=== Section Start ===

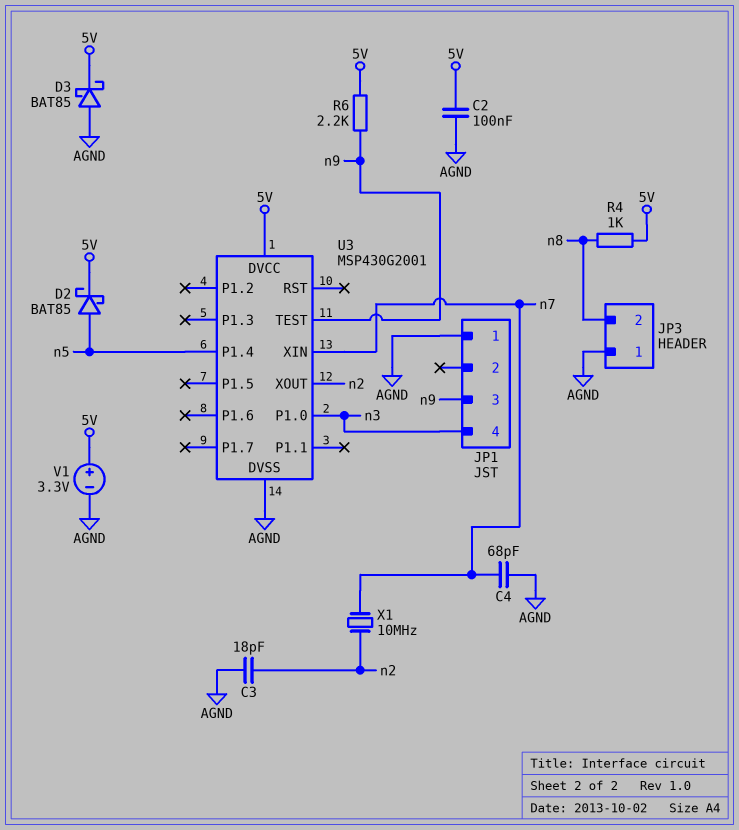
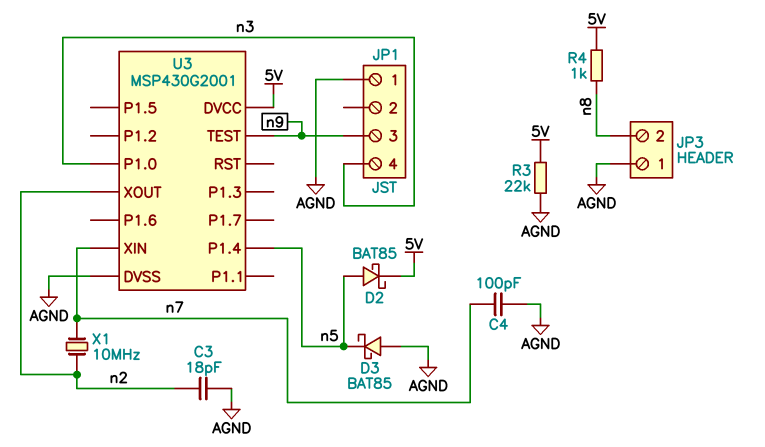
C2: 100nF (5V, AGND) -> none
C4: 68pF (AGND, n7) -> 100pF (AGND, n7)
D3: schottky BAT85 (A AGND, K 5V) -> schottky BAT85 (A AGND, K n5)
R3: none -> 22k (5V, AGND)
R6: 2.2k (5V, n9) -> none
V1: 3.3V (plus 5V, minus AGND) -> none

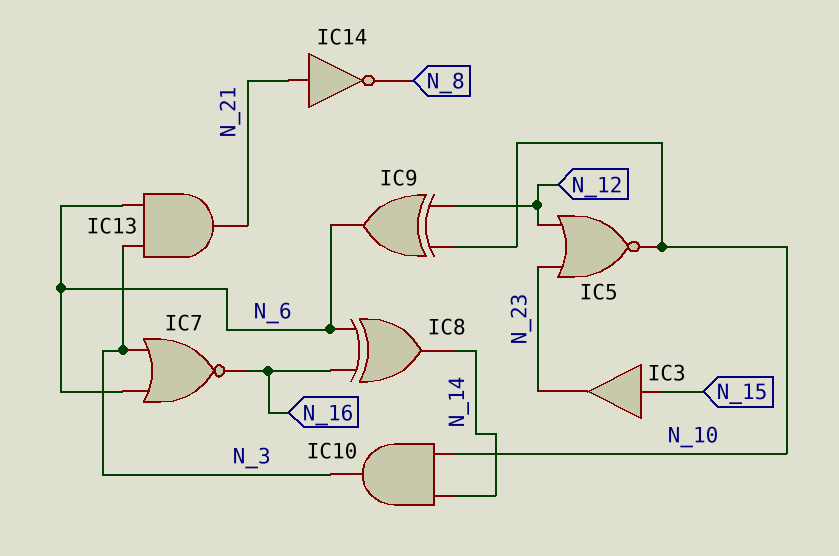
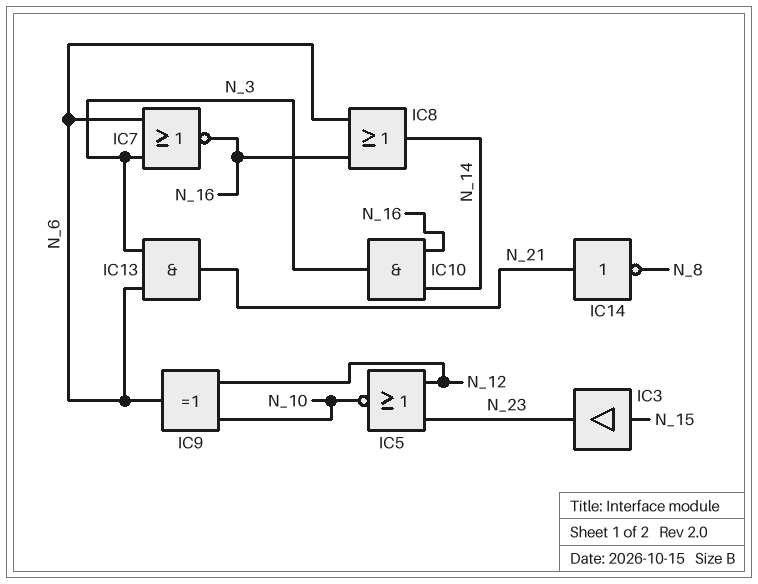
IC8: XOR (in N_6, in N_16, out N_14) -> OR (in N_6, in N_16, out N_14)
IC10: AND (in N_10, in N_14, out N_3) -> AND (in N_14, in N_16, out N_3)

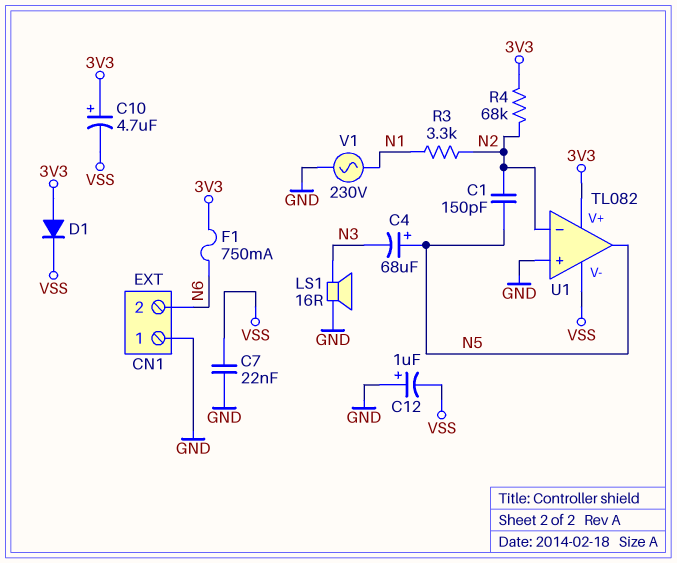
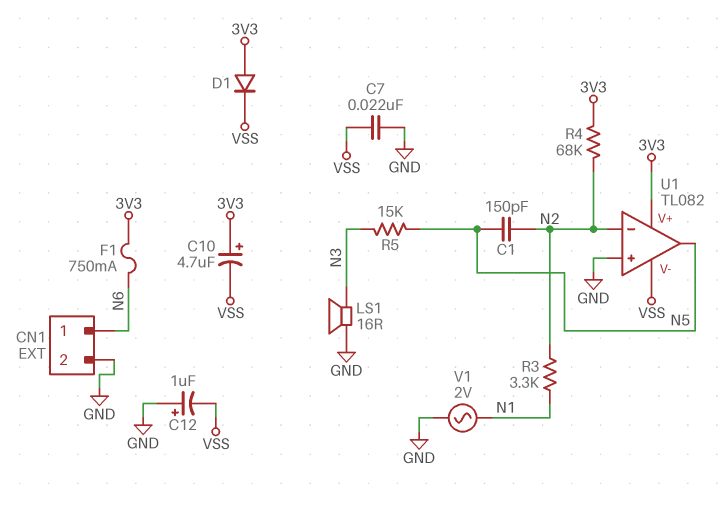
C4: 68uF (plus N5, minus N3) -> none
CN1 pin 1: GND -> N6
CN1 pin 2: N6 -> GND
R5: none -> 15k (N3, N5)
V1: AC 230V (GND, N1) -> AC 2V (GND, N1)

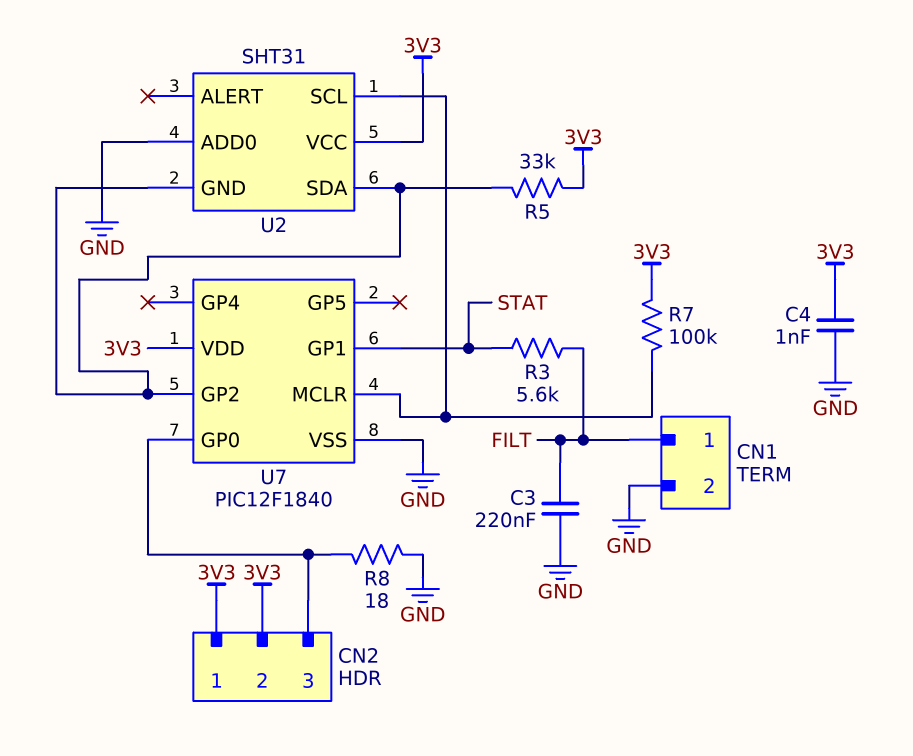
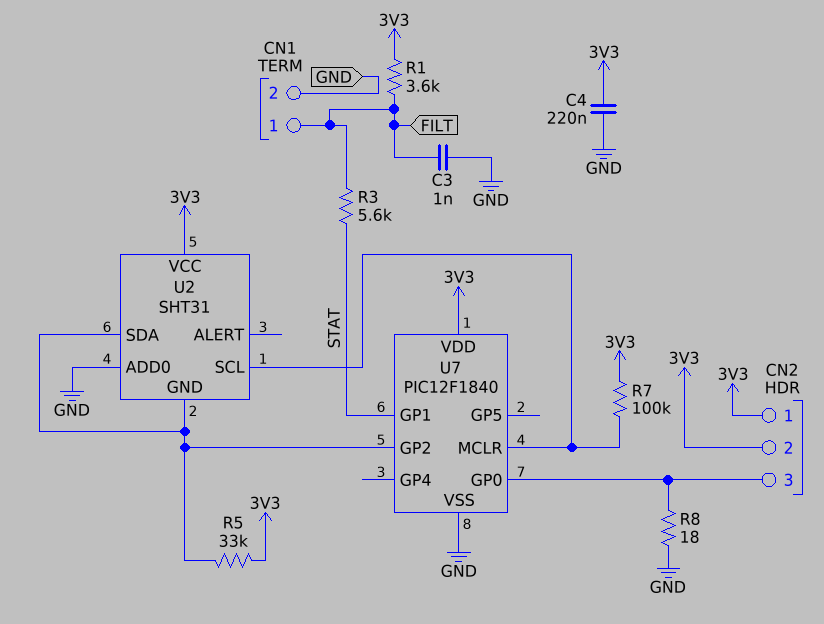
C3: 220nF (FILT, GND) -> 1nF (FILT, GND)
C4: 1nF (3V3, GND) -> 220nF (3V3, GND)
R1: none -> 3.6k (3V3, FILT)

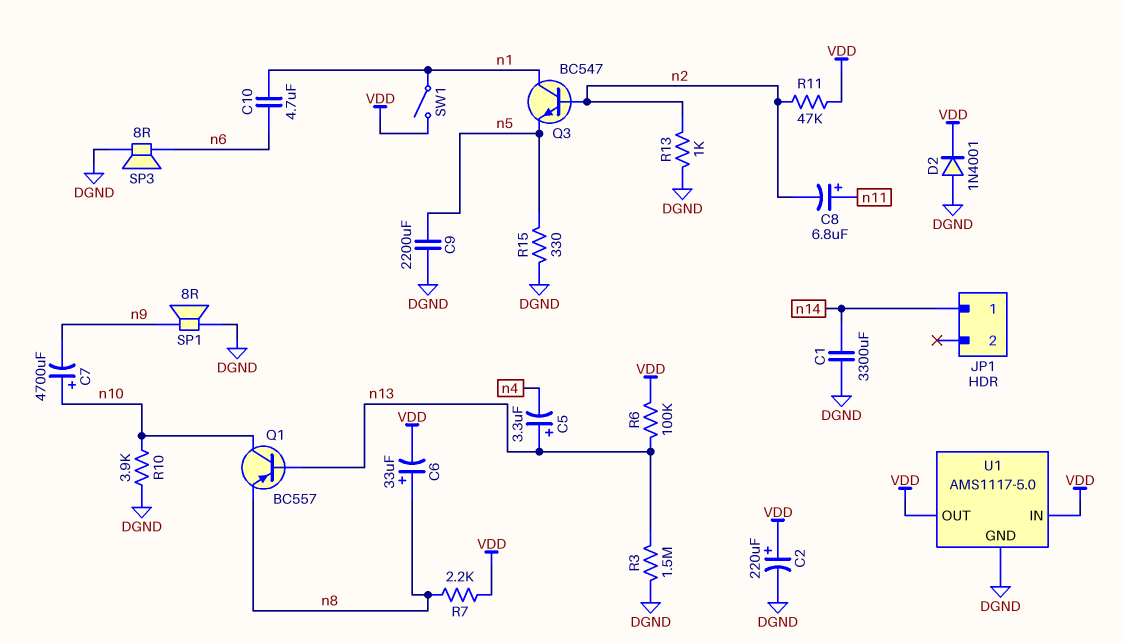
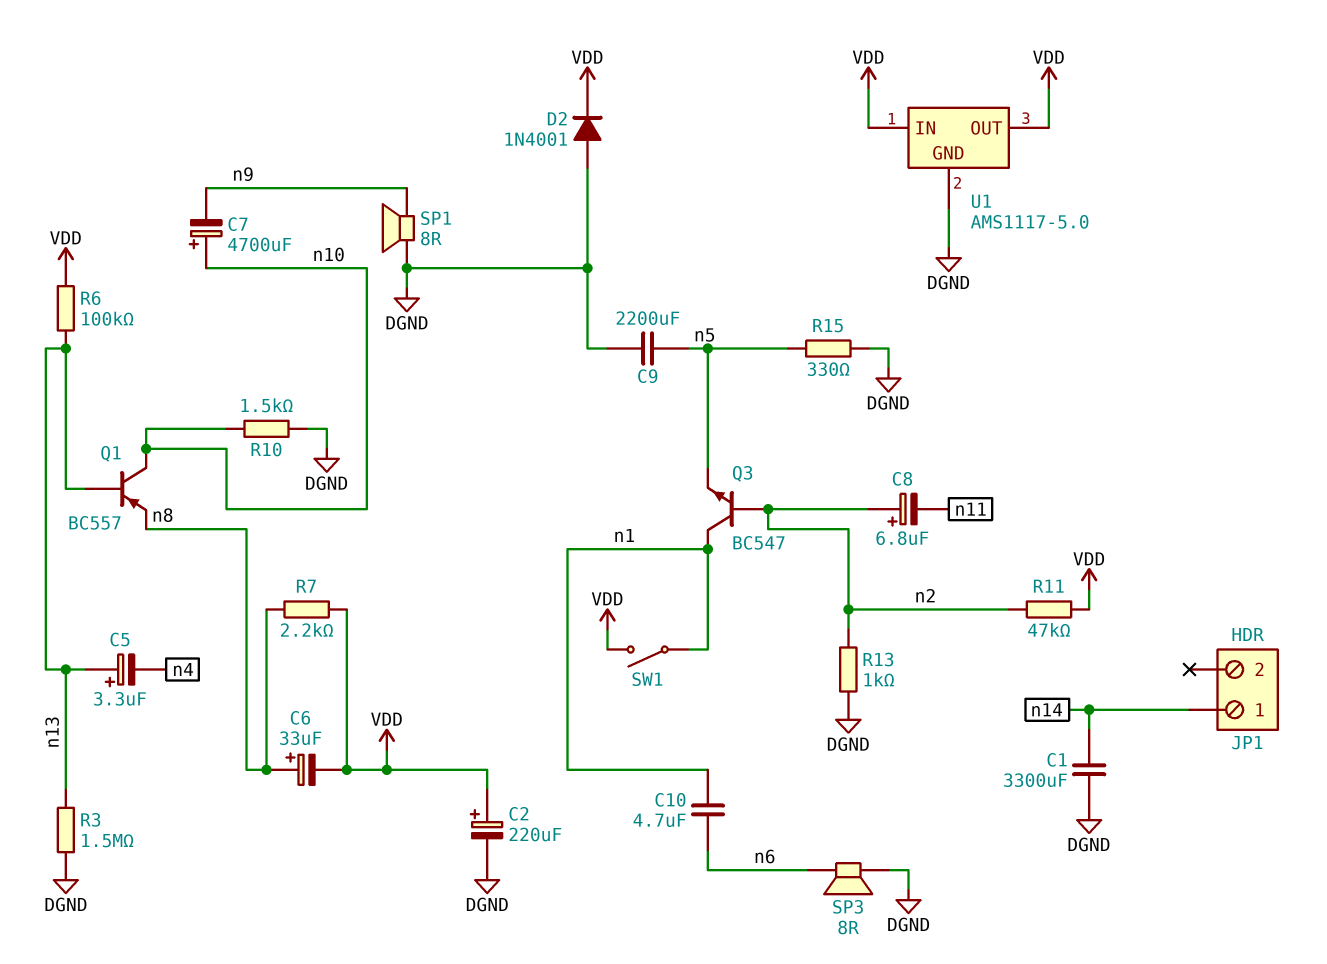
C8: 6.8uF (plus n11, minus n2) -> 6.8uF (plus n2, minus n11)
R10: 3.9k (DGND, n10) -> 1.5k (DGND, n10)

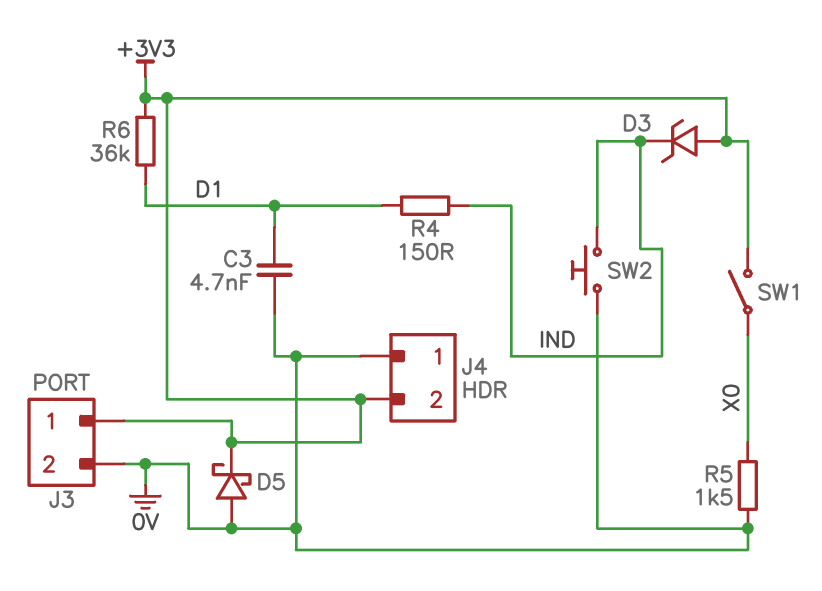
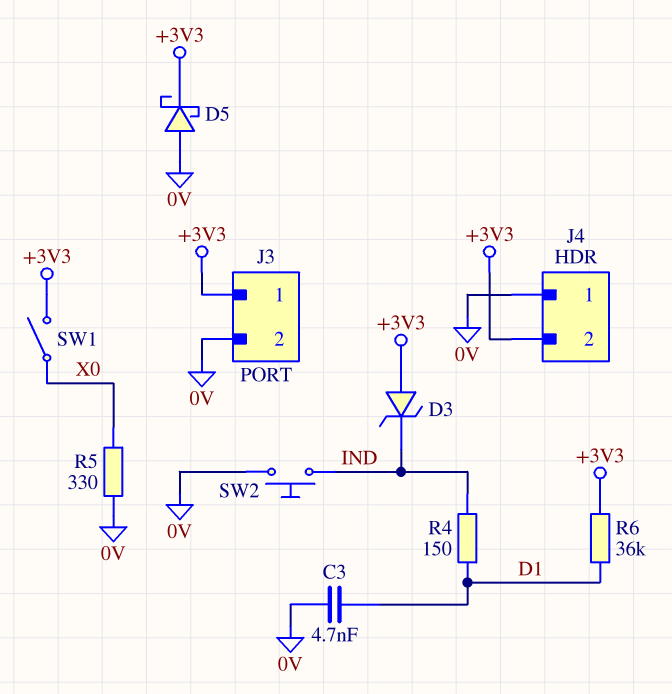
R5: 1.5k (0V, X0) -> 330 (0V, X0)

=== Section End ===

WHAT THE TASK ASKS: Excluding images, return all of the records above word for word.

OUTPUT OF THE EXERCISE:
C2: 100nF (5V, AGND) -> none
C4: 68pF (AGND, n7) -> 100pF (AGND, n7)
D3: schottky BAT85 (A AGND, K 5V) -> schottky BAT85 (A AGND, K n5)
R3: none -> 22k (5V, AGND)
R6: 2.2k (5V, n9) -> none
V1: 3.3V (plus 5V, minus AGND) -> none

IC8: XOR (in N_6, in N_16, out N_14) -> OR (in N_6, in N_16, out N_14)
IC10: AND (in N_10, in N_14, out N_3) -> AND (in N_14, in N_16, out N_3)

C4: 68uF (plus N5, minus N3) -> none
CN1 pin 1: GND -> N6
CN1 pin 2: N6 -> GND
R5: none -> 15k (N3, N5)
V1: AC 230V (GND, N1) -> AC 2V (GND, N1)

C3: 220nF (FILT, GND) -> 1nF (FILT, GND)
C4: 1nF (3V3, GND) -> 220nF (3V3, GND)
R1: none -> 3.6k (3V3, FILT)

C8: 6.8uF (plus n11, minus n2) -> 6.8uF (plus n2, minus n11)
R10: 3.9k (DGND, n10) -> 1.5k (DGND, n10)

R5: 1.5k (0V, X0) -> 330 (0V, X0)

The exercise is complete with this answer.